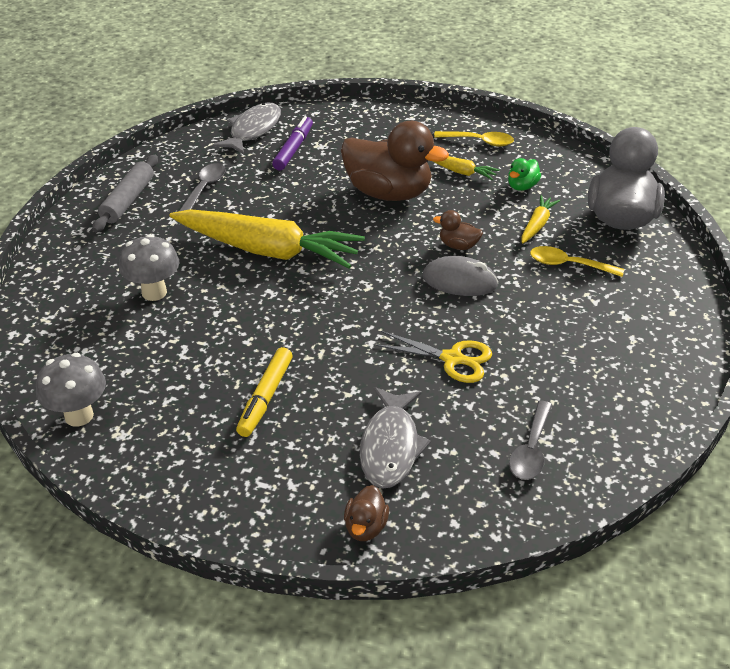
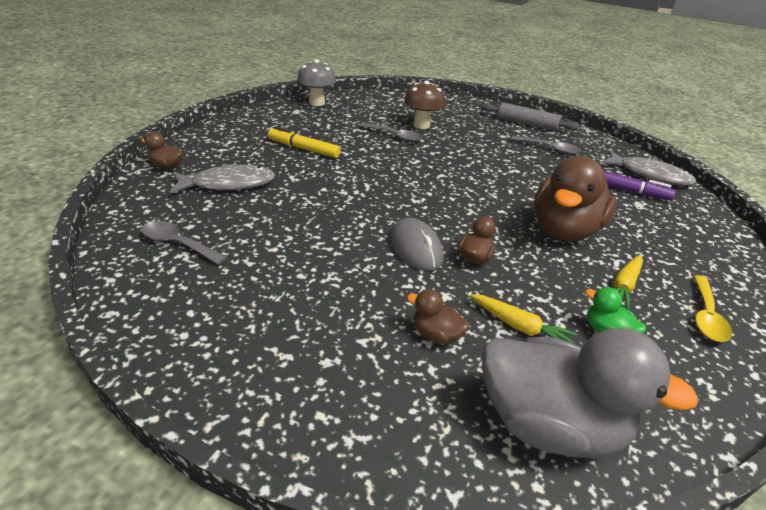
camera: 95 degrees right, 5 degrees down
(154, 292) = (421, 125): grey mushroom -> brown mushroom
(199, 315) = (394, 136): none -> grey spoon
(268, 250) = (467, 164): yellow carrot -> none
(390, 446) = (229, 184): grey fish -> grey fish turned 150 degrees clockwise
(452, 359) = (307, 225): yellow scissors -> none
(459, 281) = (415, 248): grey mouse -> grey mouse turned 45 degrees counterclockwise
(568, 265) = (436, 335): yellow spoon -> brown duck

§ **Activity**
Set down, exactly as they appear, the line holding "(390, 446) = (229, 184): grey" and every line after it until the records end.

§ **Solution**
(390, 446) = (229, 184): grey fish -> grey fish turned 150 degrees clockwise
(452, 359) = (307, 225): yellow scissors -> none
(459, 281) = (415, 248): grey mouse -> grey mouse turned 45 degrees counterclockwise
(568, 265) = (436, 335): yellow spoon -> brown duck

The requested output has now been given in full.